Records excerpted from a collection
● ● ●

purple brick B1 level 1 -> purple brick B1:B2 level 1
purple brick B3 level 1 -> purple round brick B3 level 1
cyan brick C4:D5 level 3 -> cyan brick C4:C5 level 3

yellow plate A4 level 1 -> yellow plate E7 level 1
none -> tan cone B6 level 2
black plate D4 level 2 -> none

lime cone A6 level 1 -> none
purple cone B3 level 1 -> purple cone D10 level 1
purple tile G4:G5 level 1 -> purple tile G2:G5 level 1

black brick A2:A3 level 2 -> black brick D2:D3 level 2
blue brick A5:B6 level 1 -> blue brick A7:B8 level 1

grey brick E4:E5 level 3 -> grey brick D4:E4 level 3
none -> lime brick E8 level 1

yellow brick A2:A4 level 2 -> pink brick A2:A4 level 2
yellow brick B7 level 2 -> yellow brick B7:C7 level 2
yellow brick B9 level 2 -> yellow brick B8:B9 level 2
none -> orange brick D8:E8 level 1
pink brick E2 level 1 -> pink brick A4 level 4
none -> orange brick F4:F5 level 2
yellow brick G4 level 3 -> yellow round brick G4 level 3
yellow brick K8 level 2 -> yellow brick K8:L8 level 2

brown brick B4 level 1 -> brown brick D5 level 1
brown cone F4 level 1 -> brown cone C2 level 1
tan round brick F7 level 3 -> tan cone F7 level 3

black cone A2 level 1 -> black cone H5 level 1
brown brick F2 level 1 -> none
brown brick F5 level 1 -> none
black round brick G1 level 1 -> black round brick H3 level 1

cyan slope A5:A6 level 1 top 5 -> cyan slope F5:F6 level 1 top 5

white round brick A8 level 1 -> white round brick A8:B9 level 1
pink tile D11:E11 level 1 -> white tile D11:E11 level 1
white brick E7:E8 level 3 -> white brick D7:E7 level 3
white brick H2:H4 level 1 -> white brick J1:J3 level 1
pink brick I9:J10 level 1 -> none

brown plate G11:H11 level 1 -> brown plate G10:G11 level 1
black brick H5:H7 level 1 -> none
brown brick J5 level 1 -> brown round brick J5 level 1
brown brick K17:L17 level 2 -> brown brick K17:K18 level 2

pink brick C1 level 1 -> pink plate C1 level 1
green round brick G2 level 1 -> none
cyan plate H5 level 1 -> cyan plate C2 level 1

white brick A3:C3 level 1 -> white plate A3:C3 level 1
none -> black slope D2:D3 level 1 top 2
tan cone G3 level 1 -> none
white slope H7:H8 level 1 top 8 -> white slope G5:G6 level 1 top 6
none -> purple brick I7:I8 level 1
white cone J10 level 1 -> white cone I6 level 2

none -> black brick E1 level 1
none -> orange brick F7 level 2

● ● ●

TASK REQUIREMENTS: Beginning with the line that contains "white cone J10" and ending with the last line of the data above, return those lines exactly and nothing else.

SOLUTION FOR THIS TASK:
white cone J10 level 1 -> white cone I6 level 2

none -> black brick E1 level 1
none -> orange brick F7 level 2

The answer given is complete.